**Datensätze zu räumlichen Fragen:**
──────────────────────────────
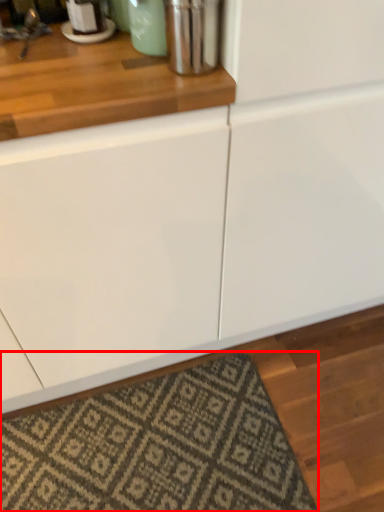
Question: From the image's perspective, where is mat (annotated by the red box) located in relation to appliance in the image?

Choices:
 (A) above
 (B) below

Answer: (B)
──────────────────────────────
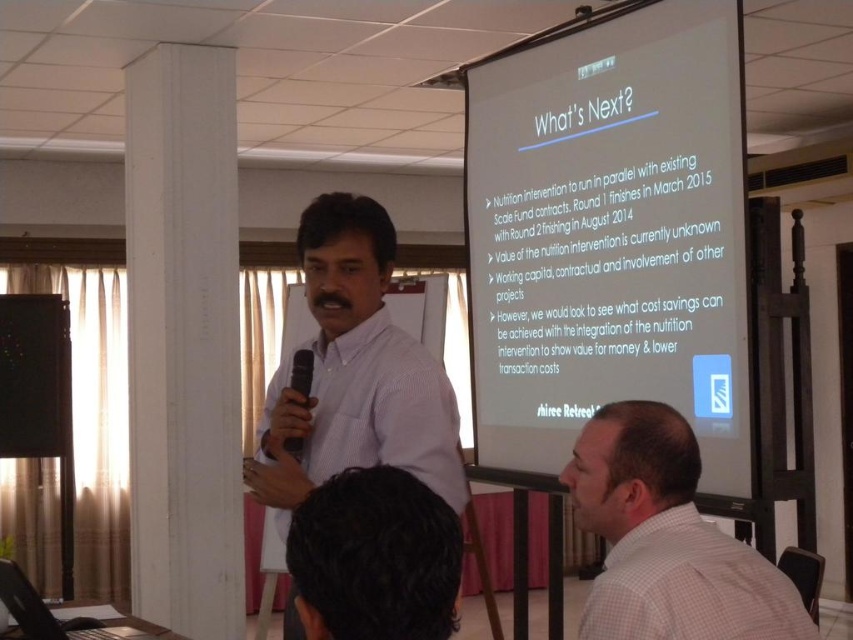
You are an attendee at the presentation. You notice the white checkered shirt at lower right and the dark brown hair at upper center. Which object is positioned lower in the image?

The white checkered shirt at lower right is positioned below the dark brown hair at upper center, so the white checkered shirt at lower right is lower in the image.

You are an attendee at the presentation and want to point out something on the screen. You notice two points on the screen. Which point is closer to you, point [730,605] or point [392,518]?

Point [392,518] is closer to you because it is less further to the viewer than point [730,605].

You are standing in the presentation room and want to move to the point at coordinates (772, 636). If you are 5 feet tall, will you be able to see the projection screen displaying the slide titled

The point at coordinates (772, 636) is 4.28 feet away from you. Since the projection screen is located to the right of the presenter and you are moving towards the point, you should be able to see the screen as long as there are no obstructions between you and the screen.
──────────────────────────────
**Ziel der Übung:**
Ermittle alle Zeilen der Datensätze oben, in denen die Zeichenfolge „right“ vorkommt, und schreibe jede dieser Zeilen vollständig ab. Achte dabei auf Groß- und Kleinschreibung.

**Lösung unten:**
You are an attendee at the presentation. You notice the white checkered shirt at lower right and the dark brown hair at upper center. Which object is positioned lower in the image?
The white checkered shirt at lower right is positioned below the dark brown hair at upper center, so the white checkered shirt at lower right is lower in the image.
The point at coordinates (772, 636) is 4.28 feet away from you. Since the projection screen is located to the right of the presenter and you are moving towards the point, you should be able to see the screen as long as there are no obstructions between you and the screen.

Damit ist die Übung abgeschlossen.